Copy the data exactly as it appears, and do not include any pictures.
------------------------------
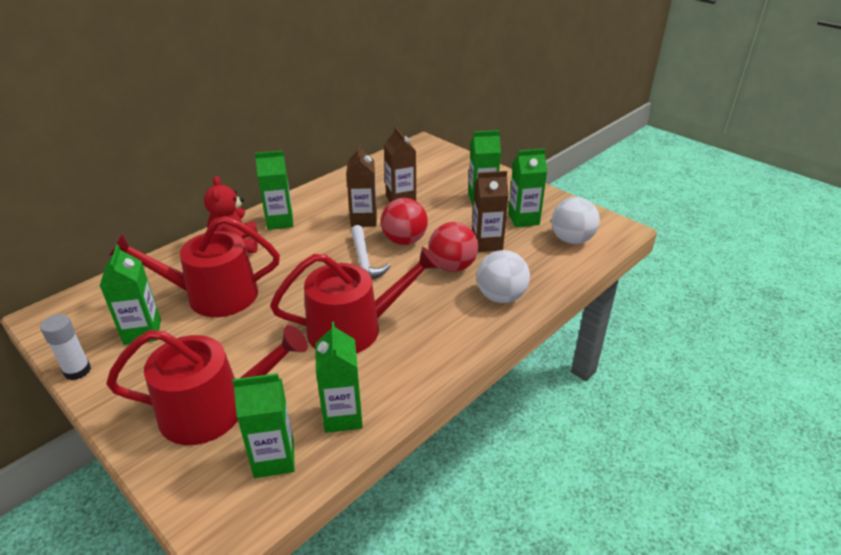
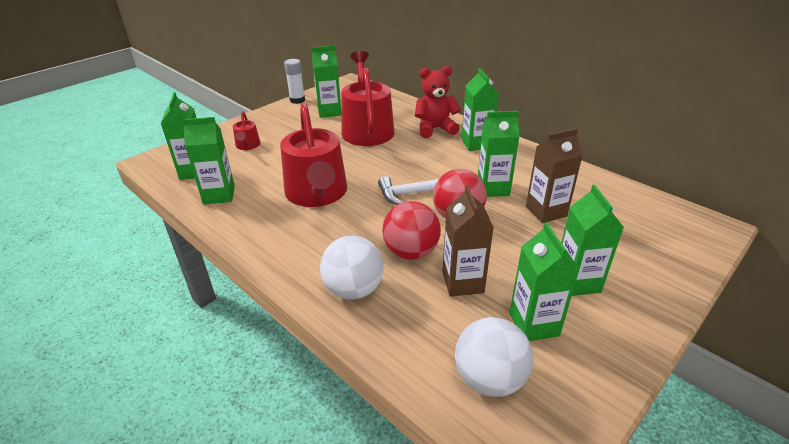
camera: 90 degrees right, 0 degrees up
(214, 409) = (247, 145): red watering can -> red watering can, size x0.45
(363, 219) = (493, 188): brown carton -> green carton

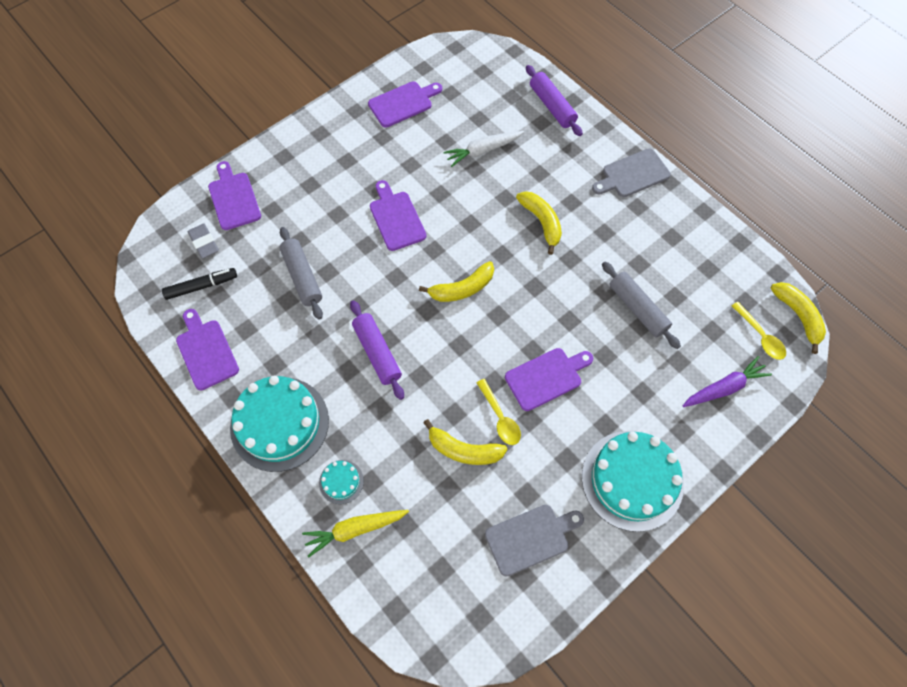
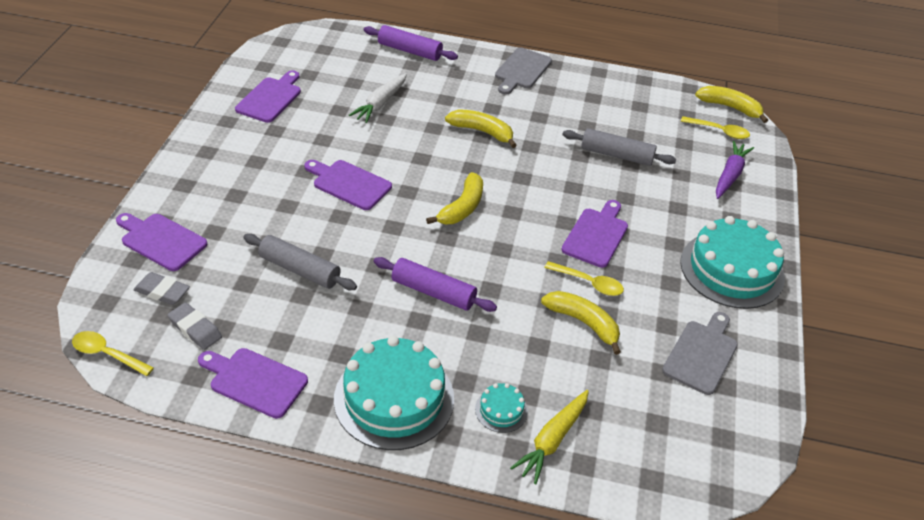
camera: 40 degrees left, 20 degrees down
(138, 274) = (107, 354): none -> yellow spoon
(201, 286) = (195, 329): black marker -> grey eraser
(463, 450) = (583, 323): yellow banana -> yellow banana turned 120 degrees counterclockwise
------------------------------
**Answer section**
camera: 90 degrees right, 0 degrees up
(214, 409) = (247, 145): red watering can -> red watering can, size x0.45
(363, 219) = (493, 188): brown carton -> green carton

camera: 40 degrees left, 20 degrees down
(138, 274) = (107, 354): none -> yellow spoon
(201, 286) = (195, 329): black marker -> grey eraser
(463, 450) = (583, 323): yellow banana -> yellow banana turned 120 degrees counterclockwise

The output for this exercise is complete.